BEGIN Materials provided

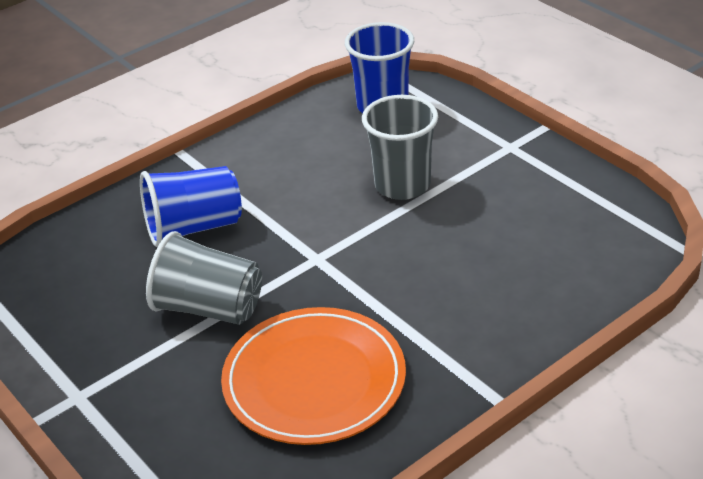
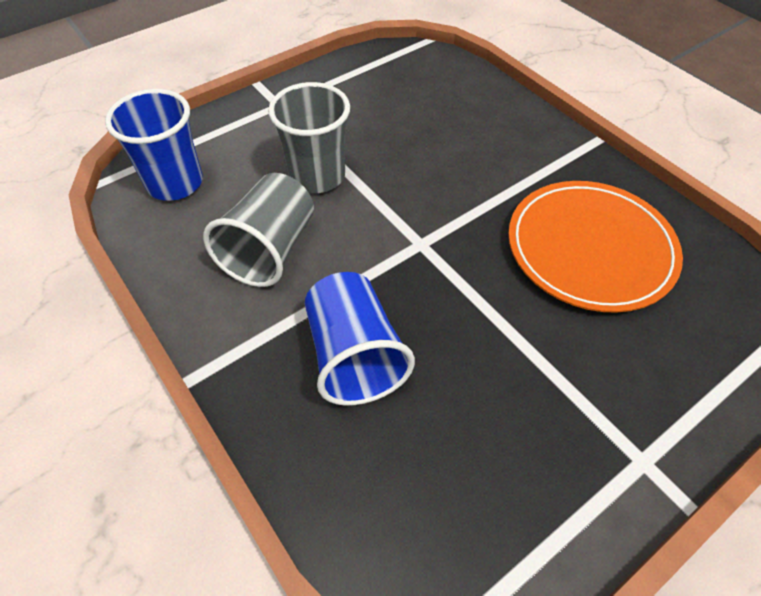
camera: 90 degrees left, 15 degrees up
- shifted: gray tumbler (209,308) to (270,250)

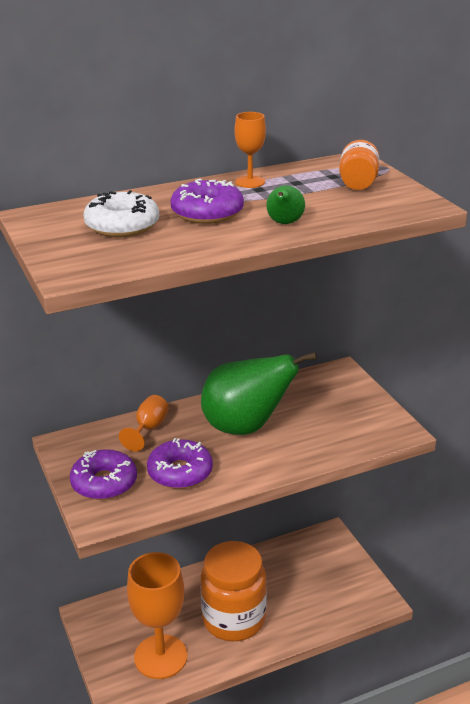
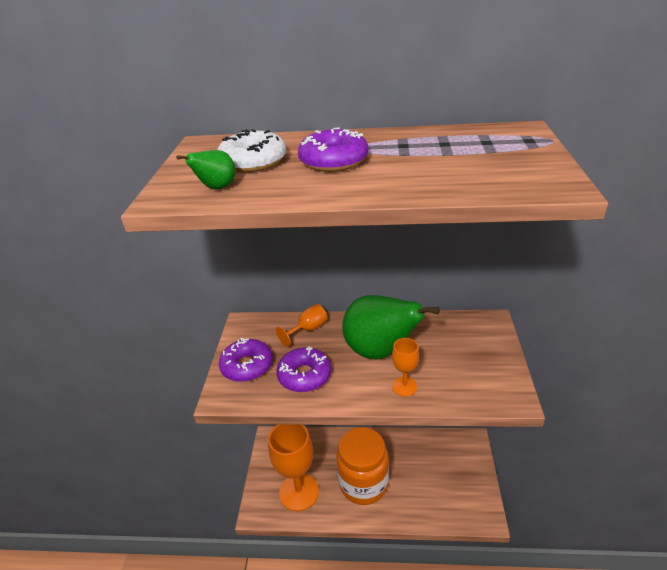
camera: 30 degrees right, 5 degrees up
- shifted: orange goblet (250,182) to (404,386)
- shifted: leaf-green toy pear (284,223) to (216,188)
- gone: orange jar (358,183)

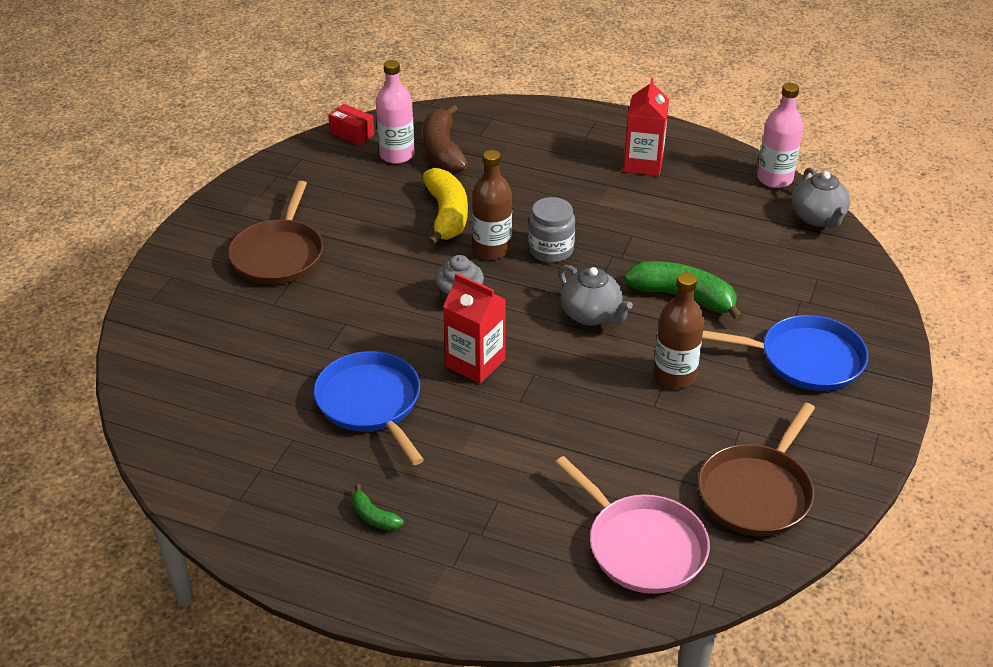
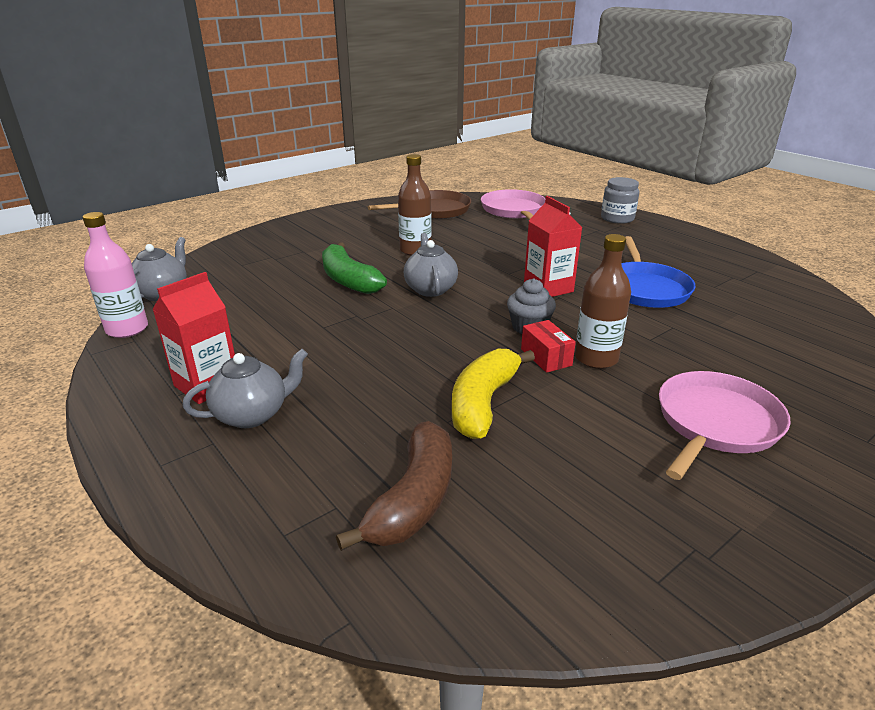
camera: 150 degrees left, 10 degrees down
- repainted: russet skillet (279,255) to pink skillet (715,423)
- shifted: crimson box (352,133) to (546,357)
- gone: leaf-green toy banana (374,516)
- gone: pink drink bottle (397,155)
- shifted: russet drink bottle (492,249) to (596,358)
- shifted: gray jar (551,250) to (617,218)
- gone: cobalt skillet (805,359)
- new: gray teapot (252,414)

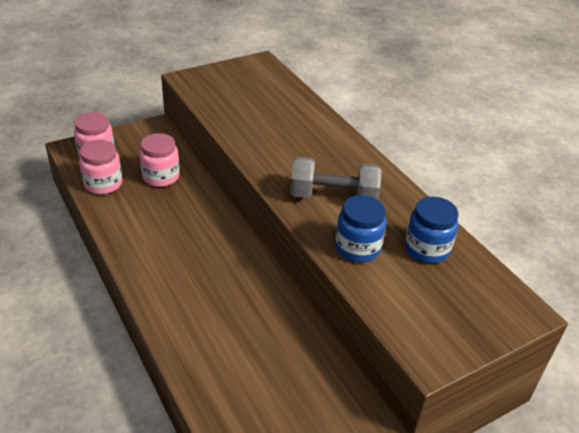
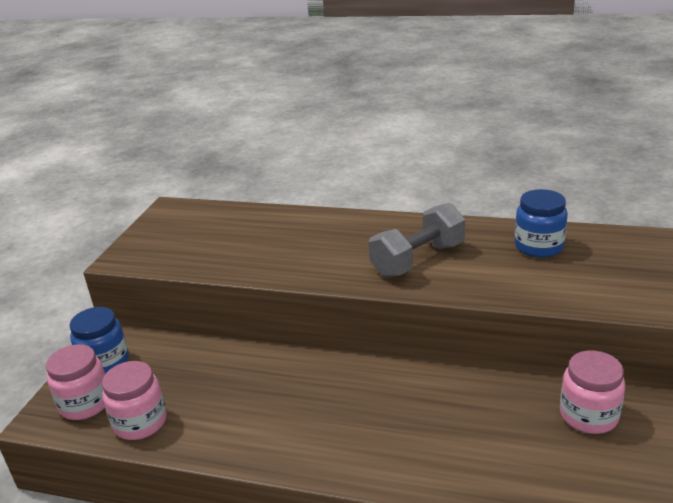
camera: 40 degrees left, 10 degrees down
- shifted: pink jar (161,177) to (588,415)
- shifted: cobalt jar (357,248) to (105,363)

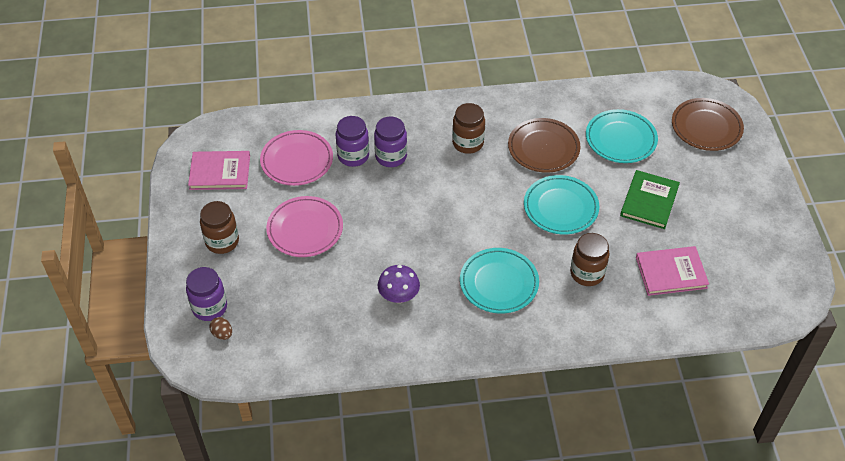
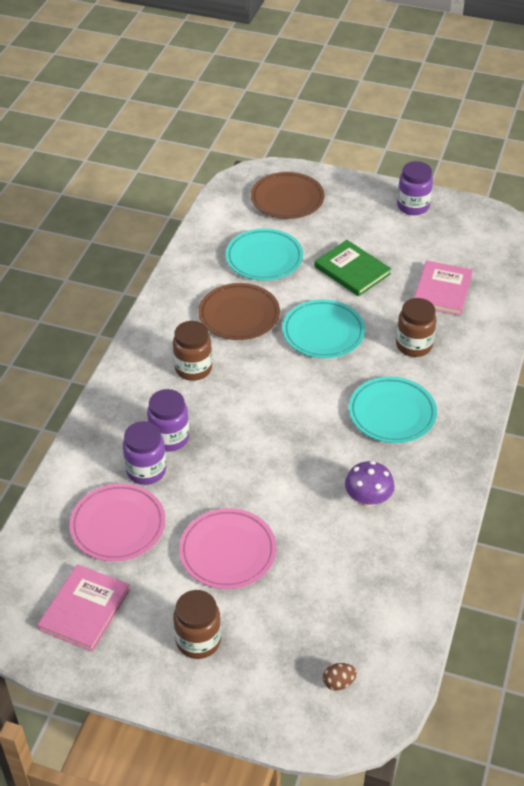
camera: 65 degrees left, 5 degrees down
- shifted: purple jar (209,307) to (413,206)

END Materials provided

Transcribe exactly each line of the records from the start up to and including the one with "camera: 150 degrees left, 10 degrees down", and leave out every picture.

camera: 90 degrees left, 15 degrees up
- shifted: gray tumbler (209,308) to (270,250)

camera: 30 degrees right, 5 degrees up
- shifted: orange goblet (250,182) to (404,386)
- shifted: leaf-green toy pear (284,223) to (216,188)
- gone: orange jar (358,183)

camera: 150 degrees left, 10 degrees down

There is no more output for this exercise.